Assignment:
Only the text is wanted; write out each record below exactly and exclude all pictures.

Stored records

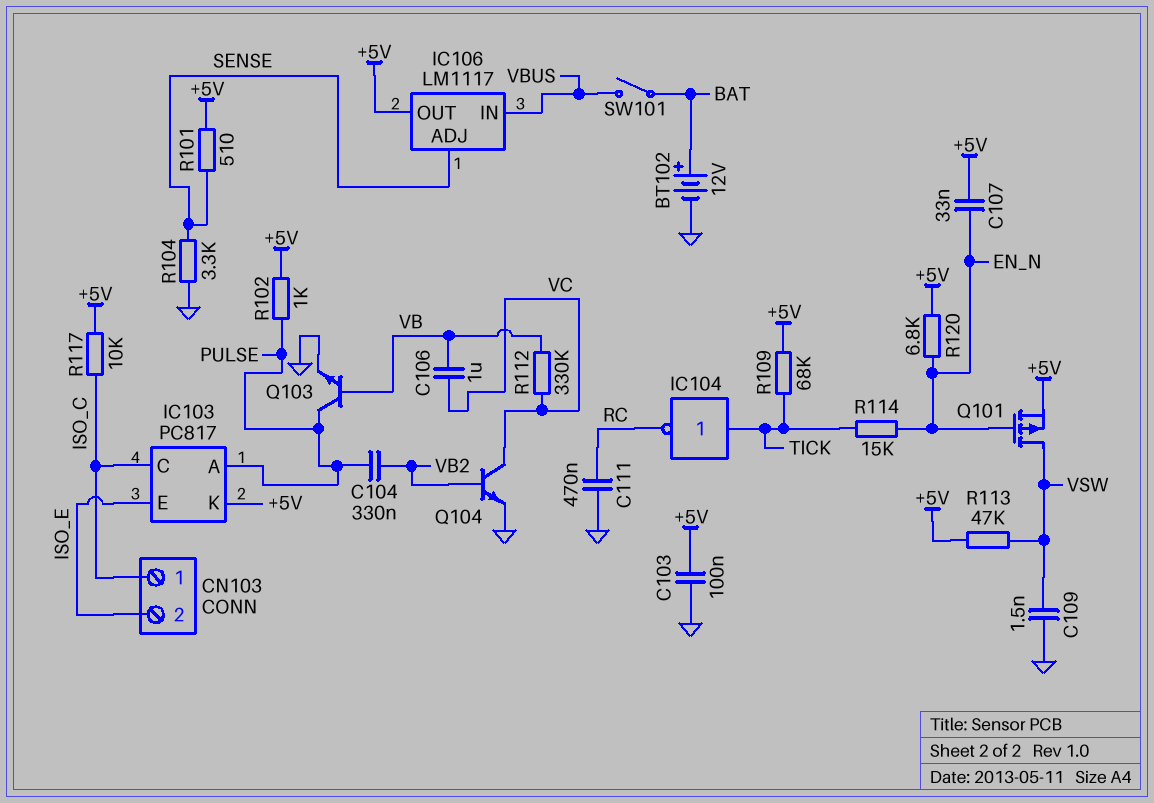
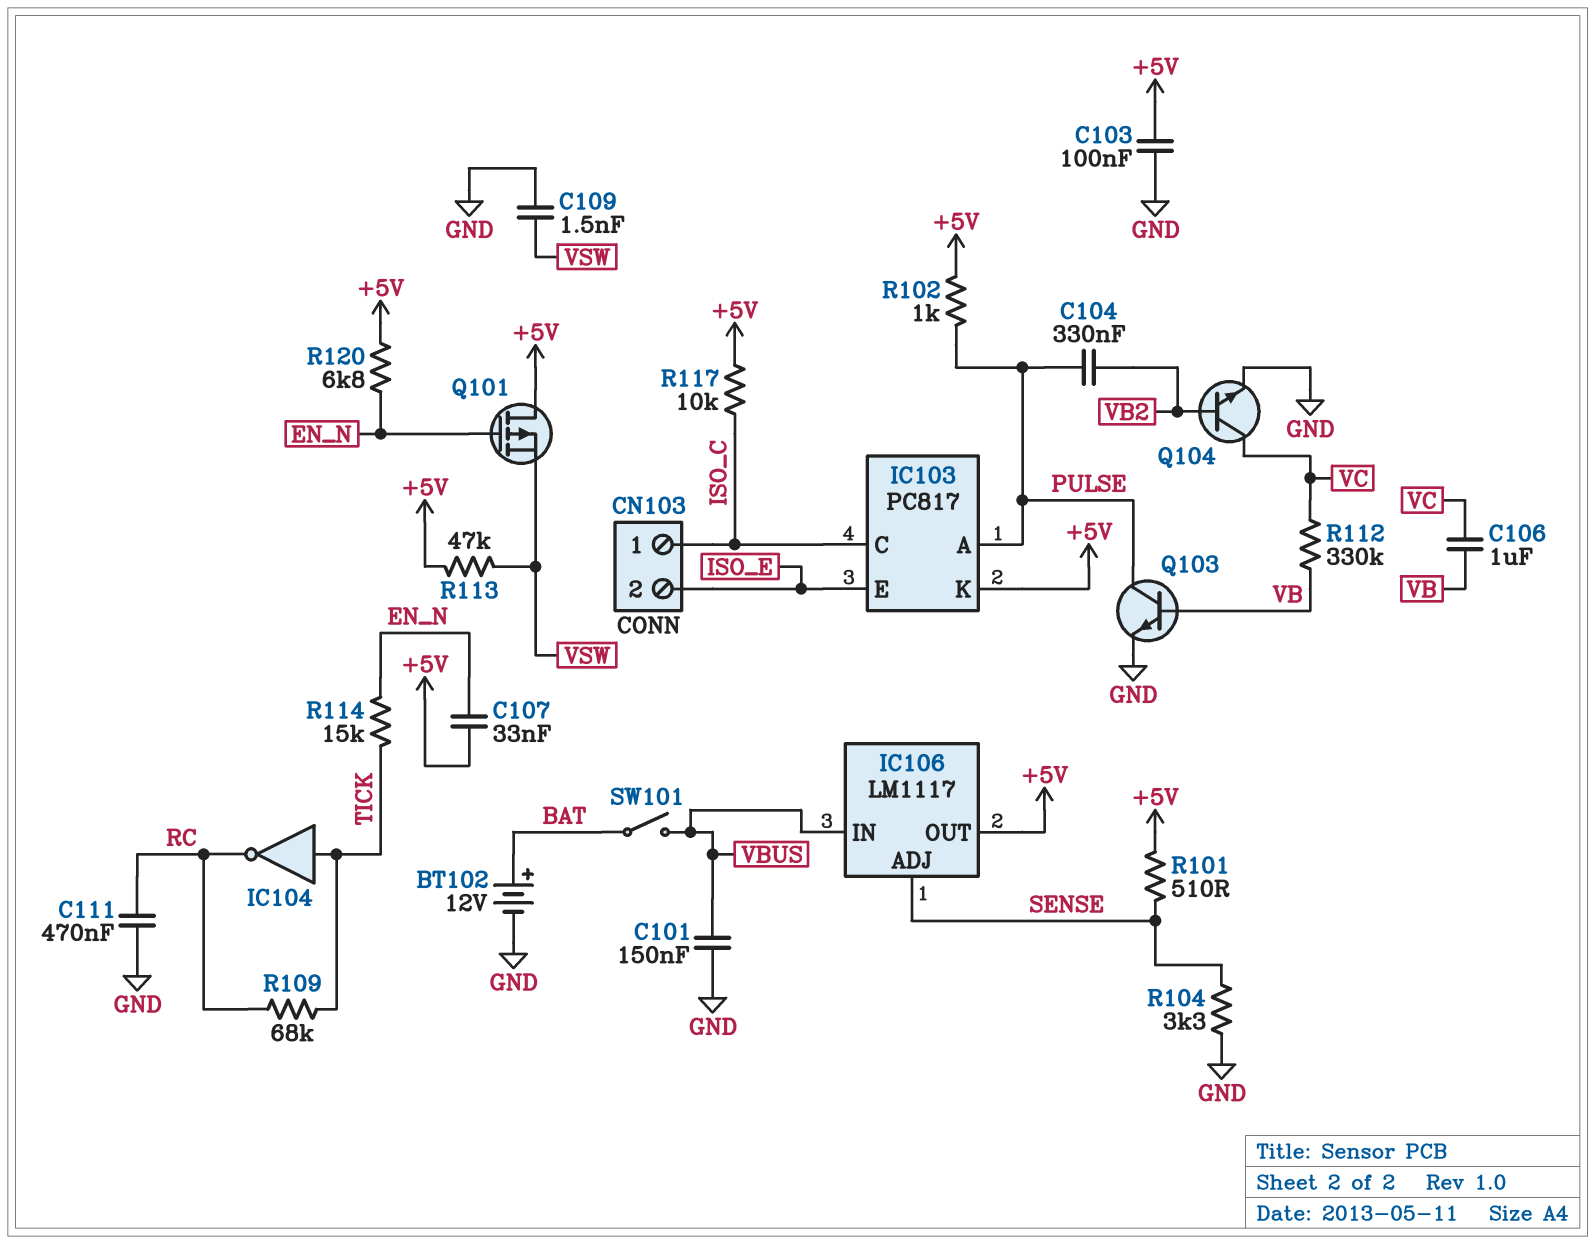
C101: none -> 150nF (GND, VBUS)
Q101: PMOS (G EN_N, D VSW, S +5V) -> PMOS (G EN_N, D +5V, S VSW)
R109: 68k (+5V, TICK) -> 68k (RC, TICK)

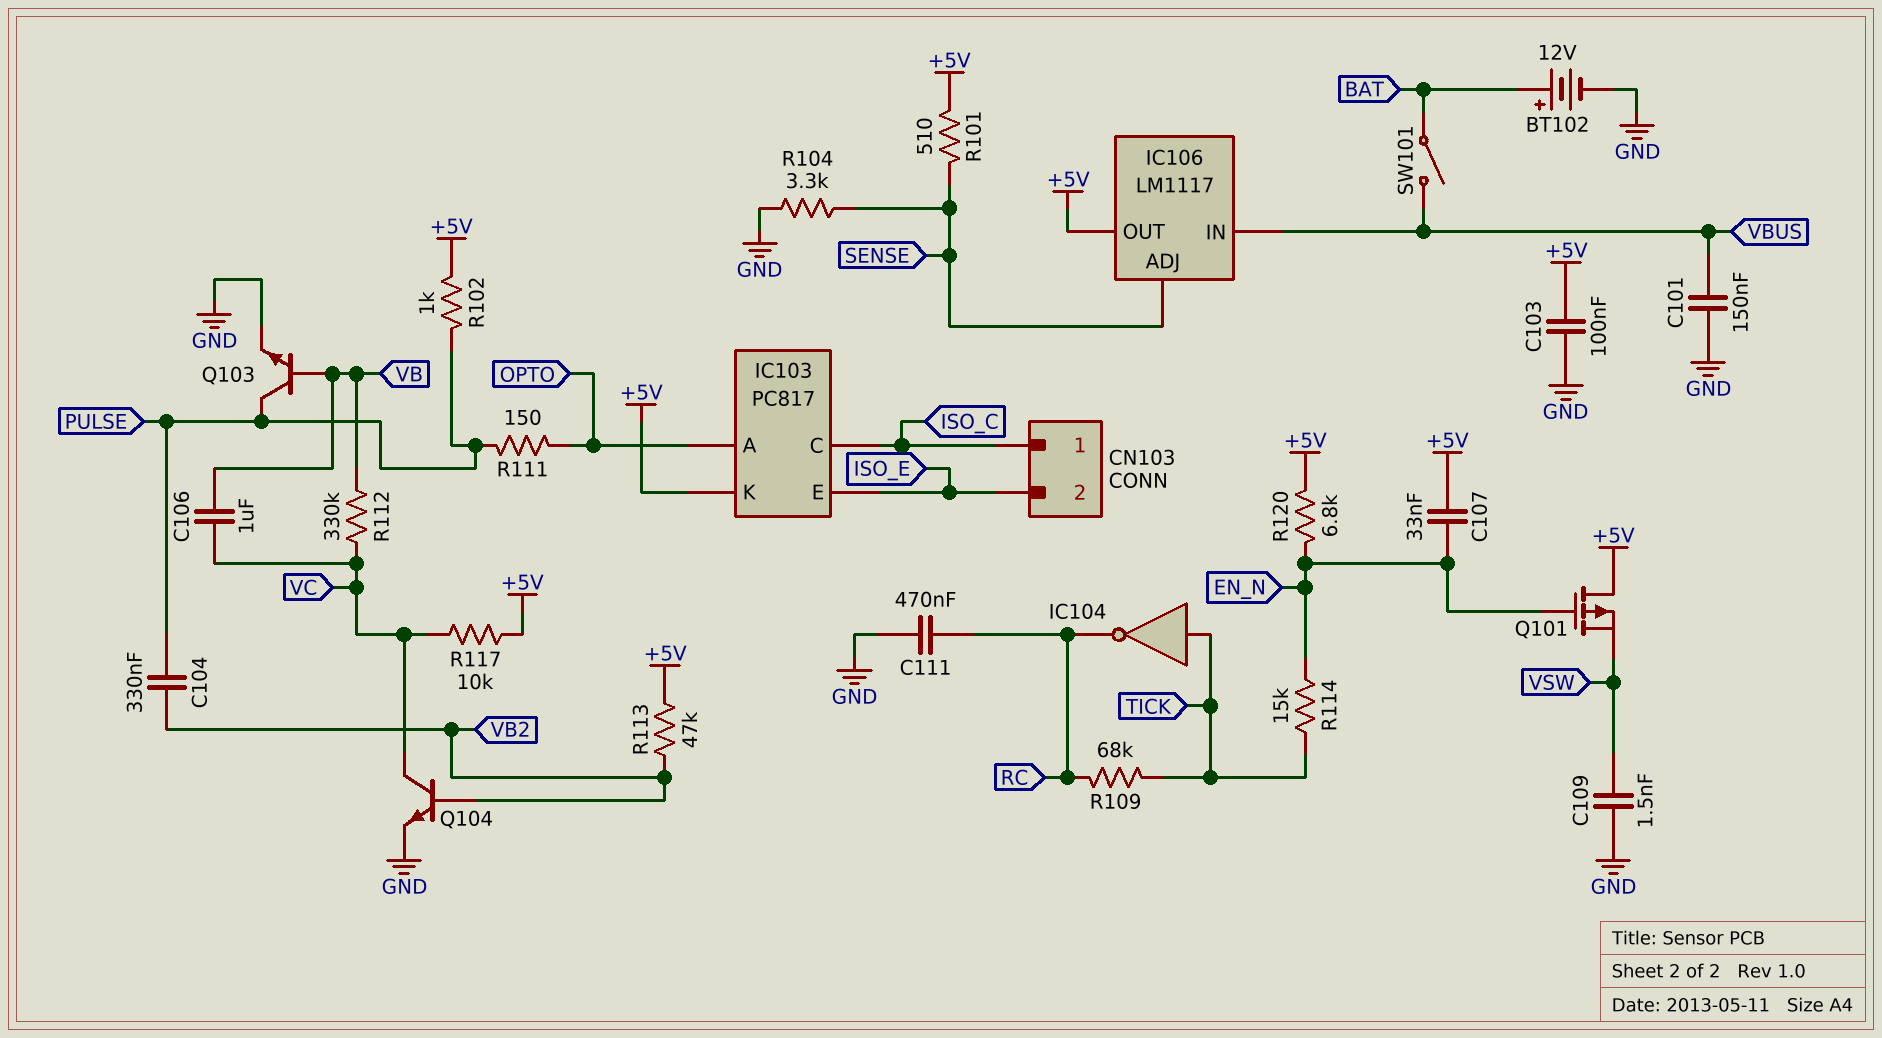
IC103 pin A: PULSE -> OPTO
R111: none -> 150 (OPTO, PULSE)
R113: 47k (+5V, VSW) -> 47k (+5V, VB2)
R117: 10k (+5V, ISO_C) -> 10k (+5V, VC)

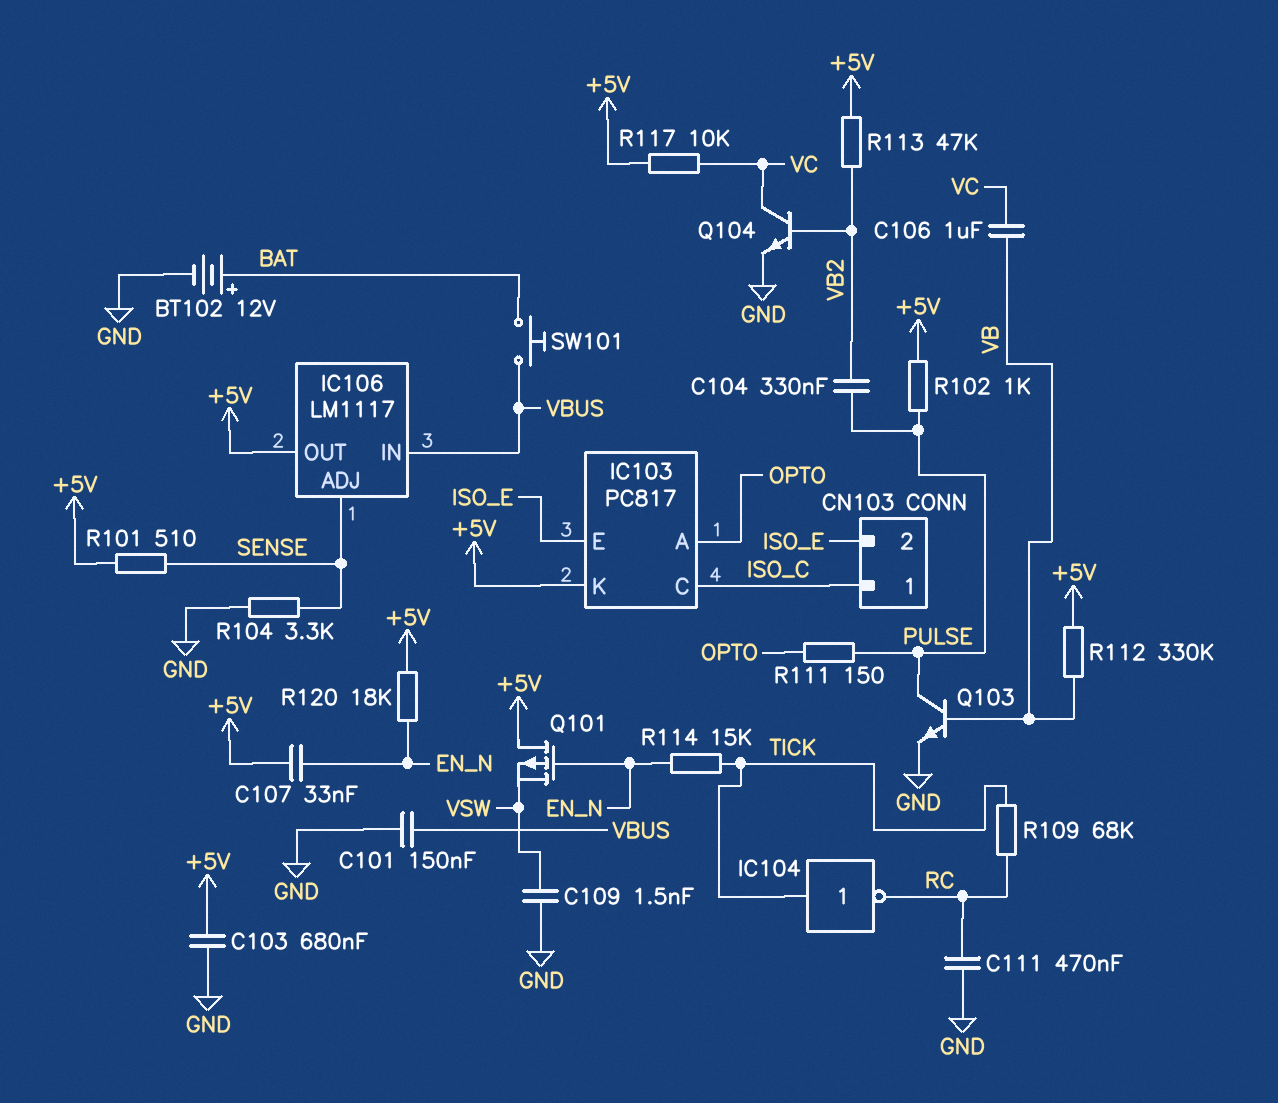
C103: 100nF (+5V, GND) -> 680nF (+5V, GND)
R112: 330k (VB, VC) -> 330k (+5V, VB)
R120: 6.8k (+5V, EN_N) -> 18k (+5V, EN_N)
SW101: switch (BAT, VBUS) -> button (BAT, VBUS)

Exercise solution:
C101: none -> 150nF (GND, VBUS)
Q101: PMOS (G EN_N, D VSW, S +5V) -> PMOS (G EN_N, D +5V, S VSW)
R109: 68k (+5V, TICK) -> 68k (RC, TICK)

IC103 pin A: PULSE -> OPTO
R111: none -> 150 (OPTO, PULSE)
R113: 47k (+5V, VSW) -> 47k (+5V, VB2)
R117: 10k (+5V, ISO_C) -> 10k (+5V, VC)

C103: 100nF (+5V, GND) -> 680nF (+5V, GND)
R112: 330k (VB, VC) -> 330k (+5V, VB)
R120: 6.8k (+5V, EN_N) -> 18k (+5V, EN_N)
SW101: switch (BAT, VBUS) -> button (BAT, VBUS)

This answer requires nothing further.